(What the task requires) Please copy each line in the records below that contains the string "FILT".

━━ Records supplied ━━

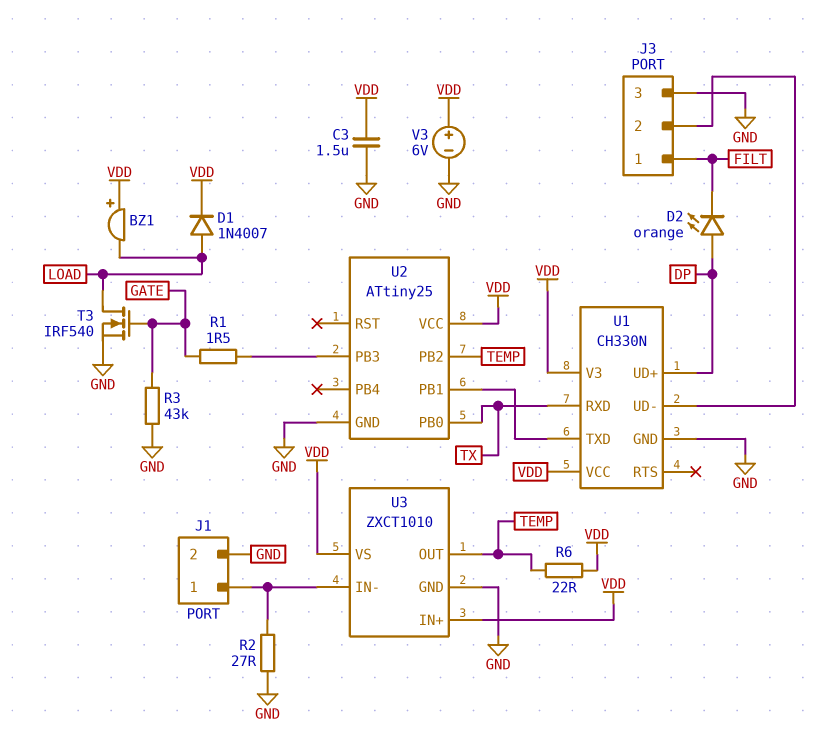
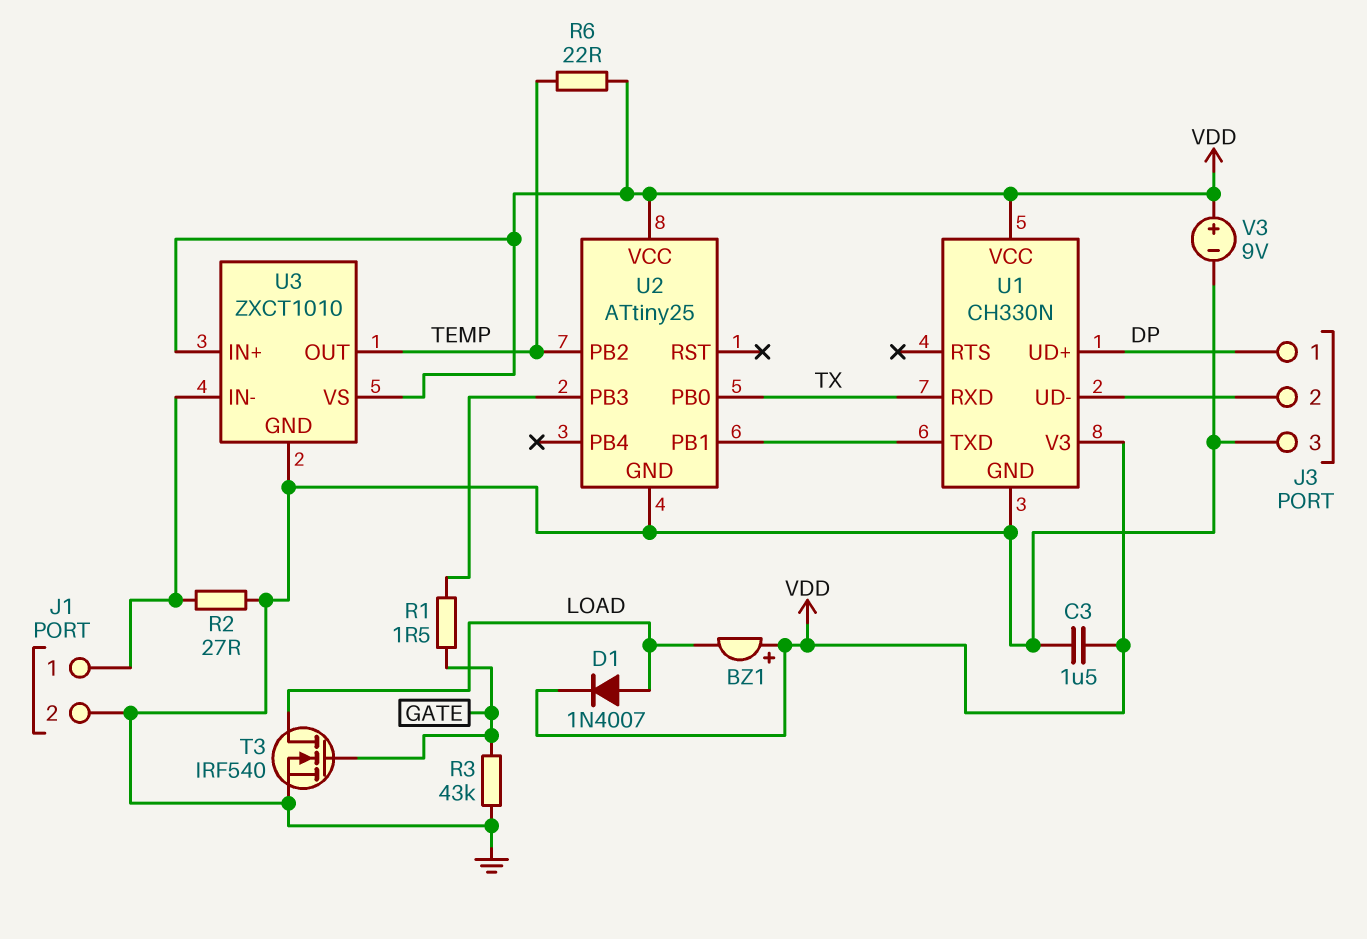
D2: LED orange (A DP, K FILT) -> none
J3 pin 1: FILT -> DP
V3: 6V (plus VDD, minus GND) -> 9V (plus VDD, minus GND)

━━━
━━ Records supplied ━━

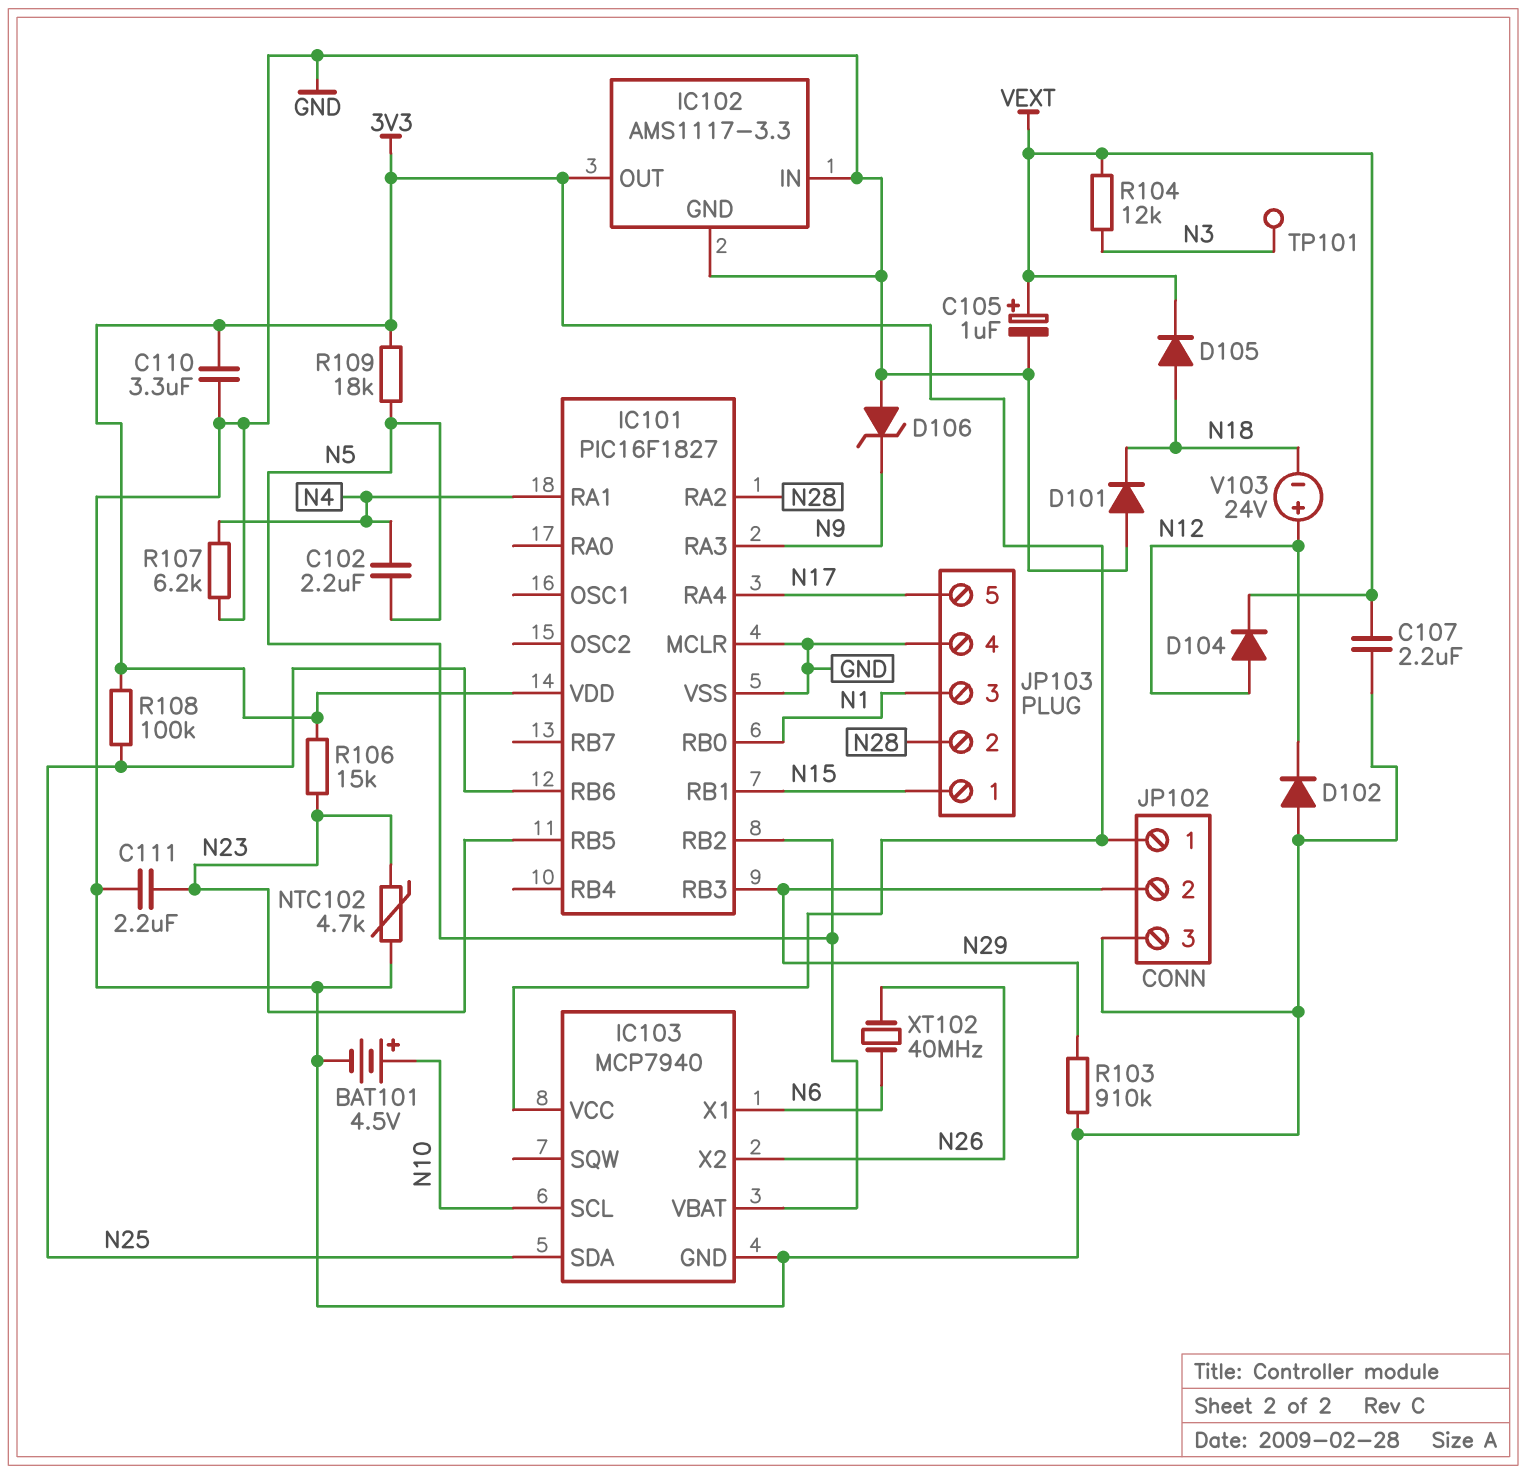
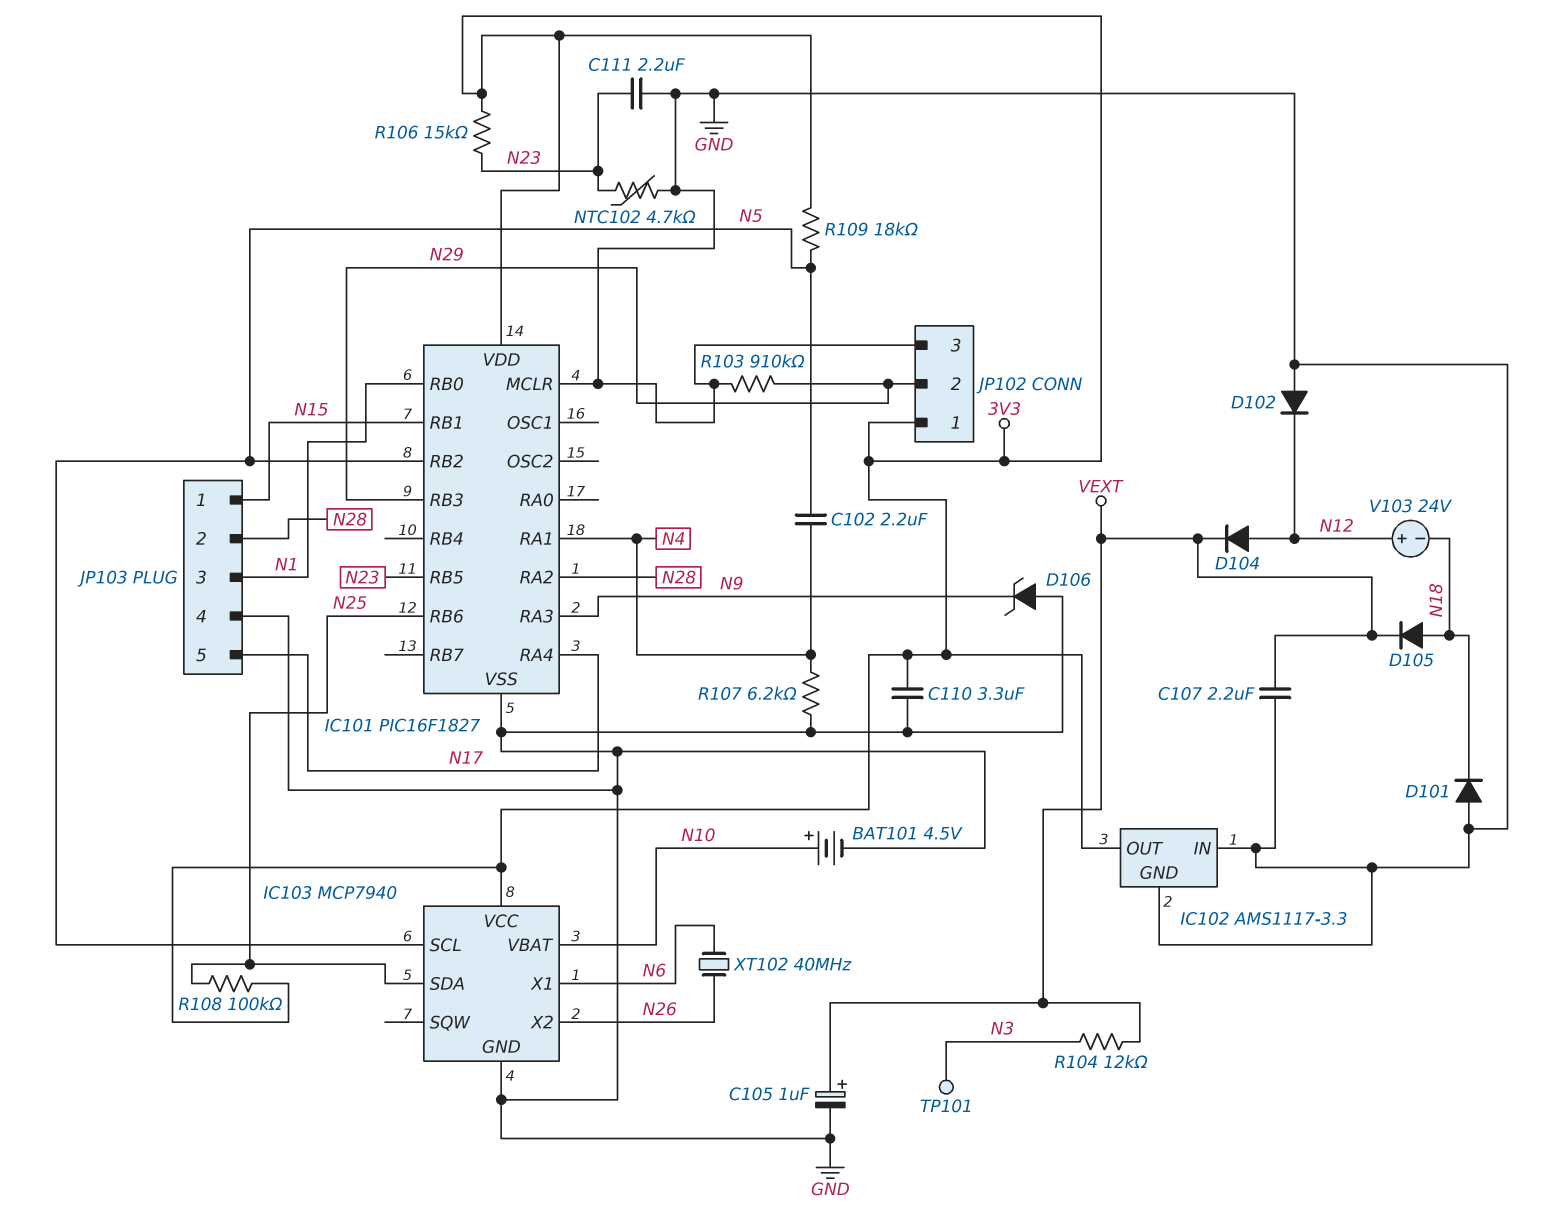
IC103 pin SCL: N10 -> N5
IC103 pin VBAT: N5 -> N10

━━━

(Written response)
D2: LED orange (A DP, K FILT) -> none
J3 pin 1: FILT -> DP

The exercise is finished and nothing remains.